(Your objective) Which lines below hold the word "diode"? Copy all of them.

(Material supplied)
-*-*-
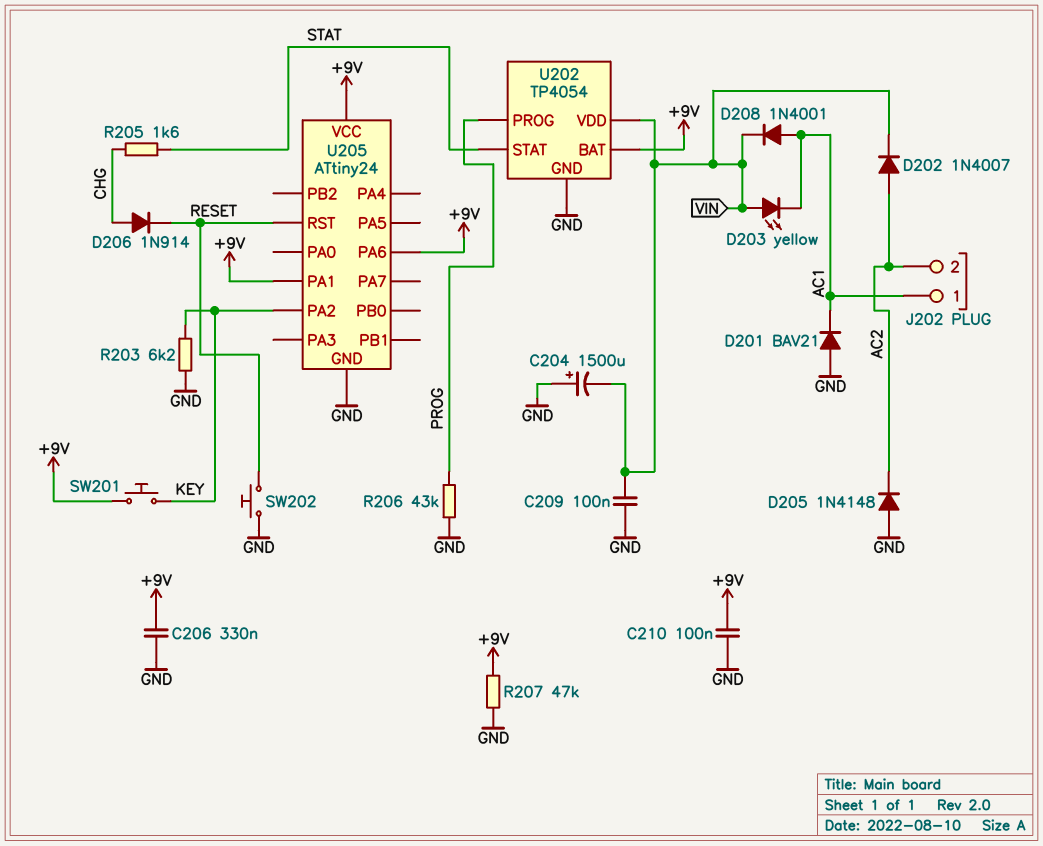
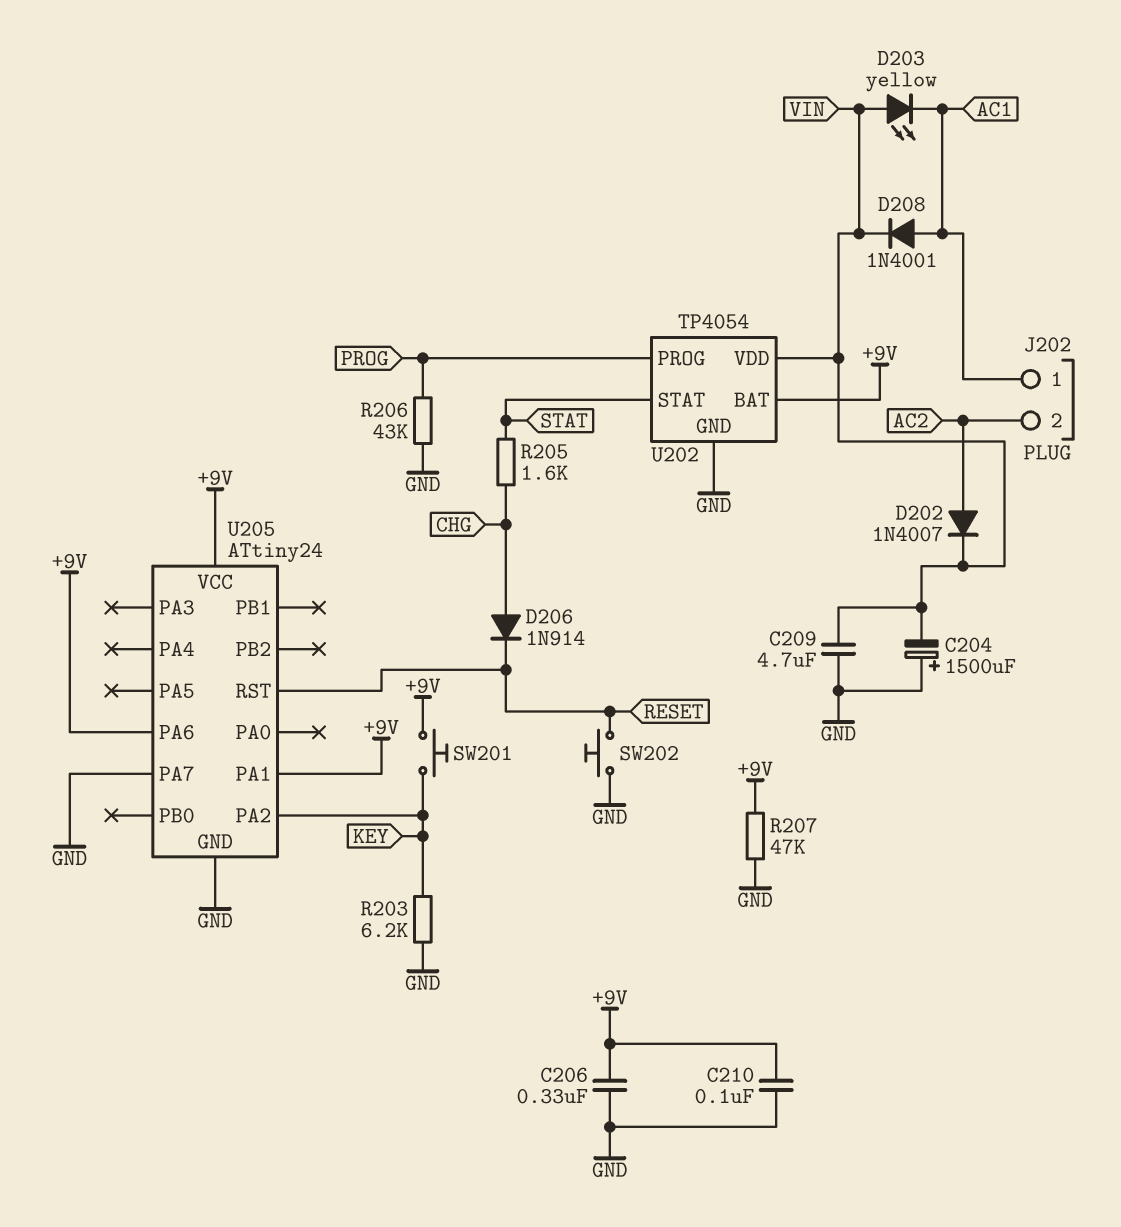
C209: 100nF (GND, VIN) -> 4.7uF (GND, VIN)
D201: diode BAV21 (A GND, K AC1) -> none
D205: diode 1N4148 (A GND, K AC2) -> none
U205 pin PA7: none -> GND

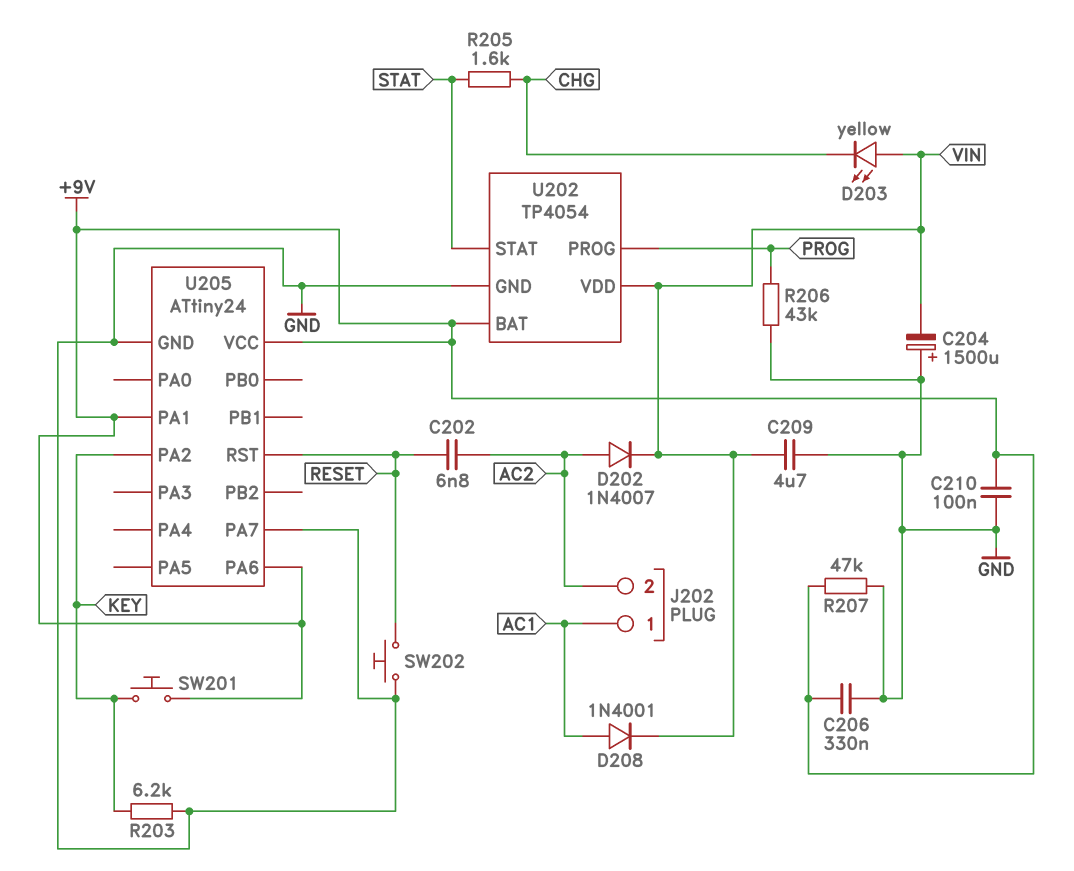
C202: none -> 6.8nF (AC2, RESET)
D203: LED yellow (A VIN, K AC1) -> LED yellow (A VIN, K CHG)
D206: diode 1N914 (A CHG, K RESET) -> none

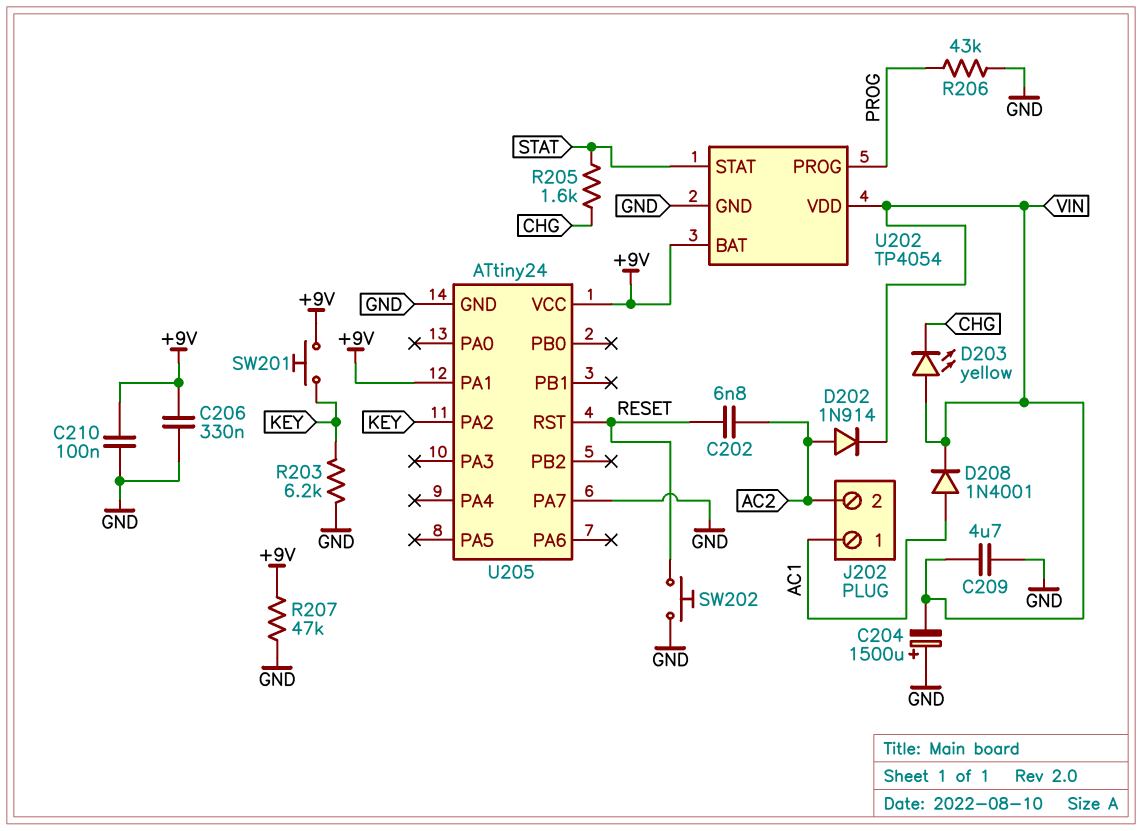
D202: diode 1N4007 (A AC2, K VIN) -> diode 1N914 (A AC2, K VIN)
U205 pin PA6: +9V -> none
-*-*-
(Response for this exercise)
D201: diode BAV21 (A GND, K AC1) -> none
D205: diode 1N4148 (A GND, K AC2) -> none
D206: diode 1N914 (A CHG, K RESET) -> none
D202: diode 1N4007 (A AC2, K VIN) -> diode 1N914 (A AC2, K VIN)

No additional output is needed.